→ Data
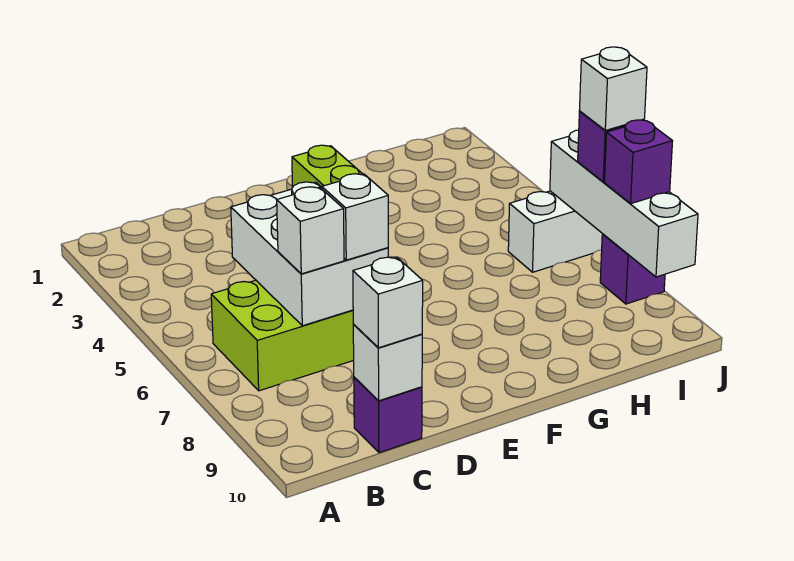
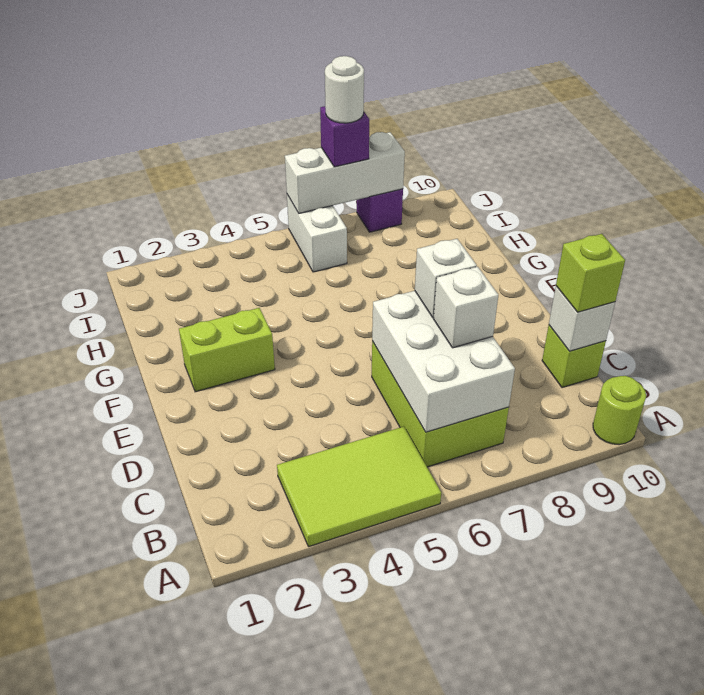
none -> lime tile A3:B5 level 1
none -> lime round brick A10 level 1
white brick C5:D7 level 2 -> white brick B6:D7 level 2
purple brick C10 level 1 -> lime brick C10 level 1
white brick C10 level 3 -> lime brick C10 level 3
white brick J6:J9 level 2 -> white brick J6:J8 level 2
white brick J7 level 4 -> white round brick J7 level 4
purple brick J8 level 3 -> none

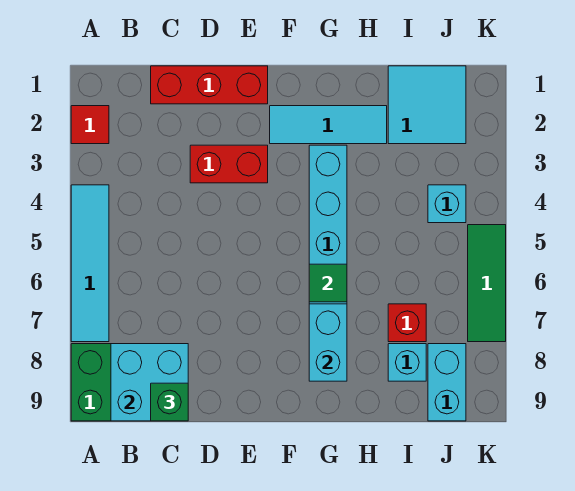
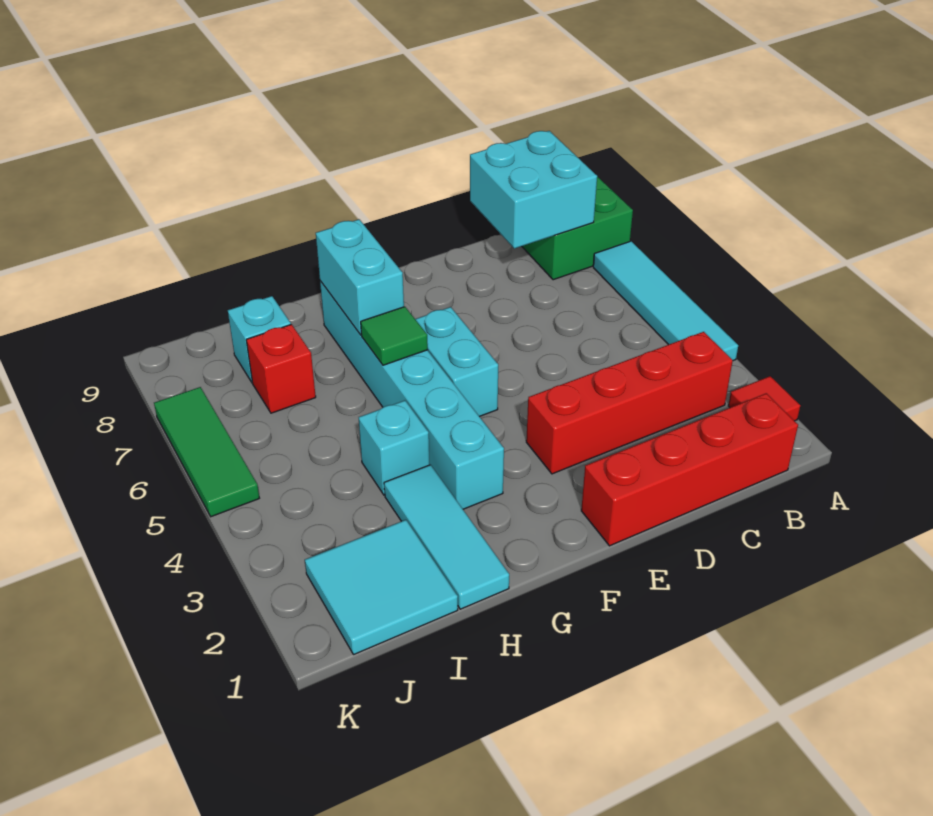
red brick C1:E1 level 1 -> red brick B1:E1 level 1
green brick C9 level 3 -> none
red brick D3:E3 level 1 -> red brick B3:E3 level 1
cyan tile F2:H2 level 1 -> cyan tile H1:H3 level 1
cyan brick J4 level 1 -> cyan brick H4 level 1
cyan brick J8:J9 level 1 -> cyan brick F5:F6 level 1

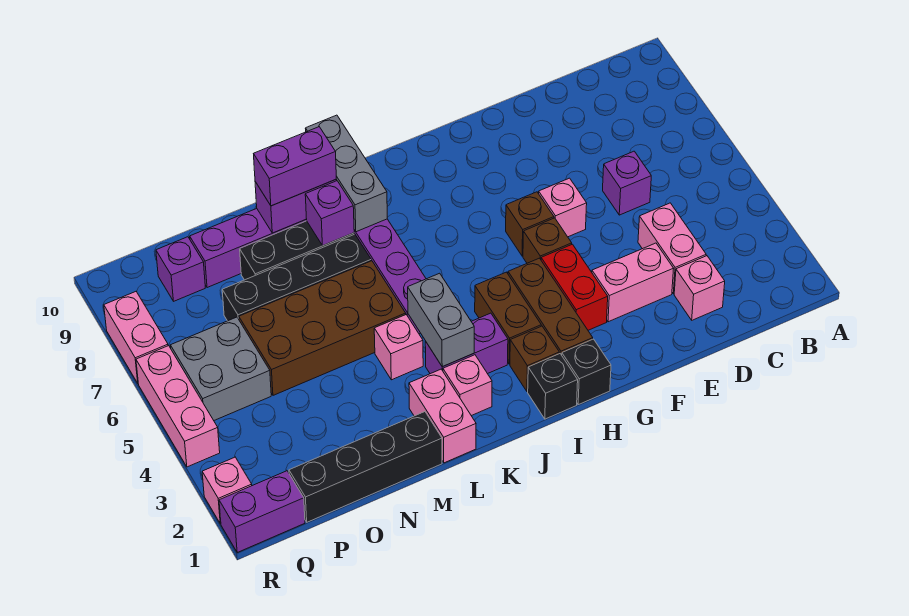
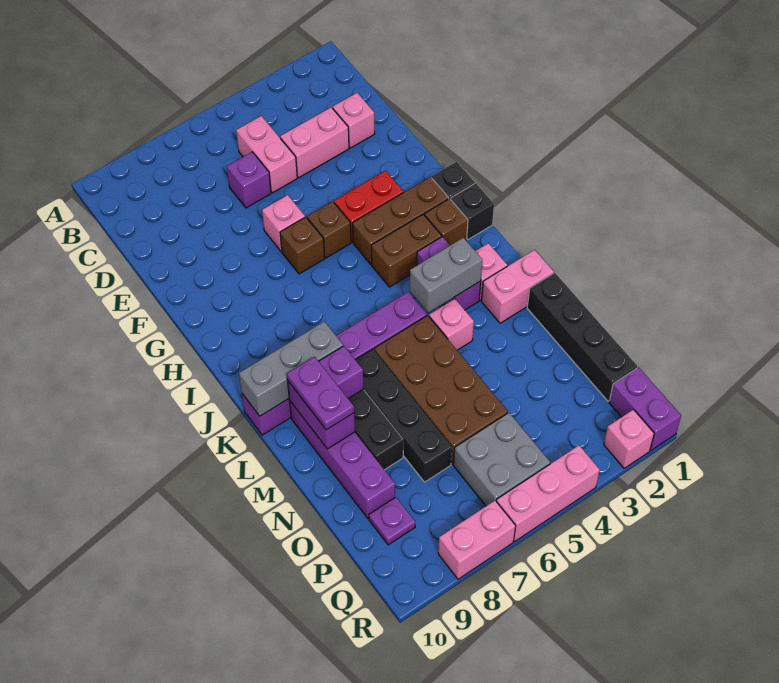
pink brick E3:F3 level 1 -> pink brick C5:D5 level 1
purple brick L9:M9 level 3 -> purple plate L9:M9 level 3
purple brick P9 level 1 -> purple plate P9 level 1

→ Required action
Retype the listing exactly and drop the pictures.

→ Answer area
none -> lime tile A3:B5 level 1
none -> lime round brick A10 level 1
white brick C5:D7 level 2 -> white brick B6:D7 level 2
purple brick C10 level 1 -> lime brick C10 level 1
white brick C10 level 3 -> lime brick C10 level 3
white brick J6:J9 level 2 -> white brick J6:J8 level 2
white brick J7 level 4 -> white round brick J7 level 4
purple brick J8 level 3 -> none

red brick C1:E1 level 1 -> red brick B1:E1 level 1
green brick C9 level 3 -> none
red brick D3:E3 level 1 -> red brick B3:E3 level 1
cyan tile F2:H2 level 1 -> cyan tile H1:H3 level 1
cyan brick J4 level 1 -> cyan brick H4 level 1
cyan brick J8:J9 level 1 -> cyan brick F5:F6 level 1

pink brick E3:F3 level 1 -> pink brick C5:D5 level 1
purple brick L9:M9 level 3 -> purple plate L9:M9 level 3
purple brick P9 level 1 -> purple plate P9 level 1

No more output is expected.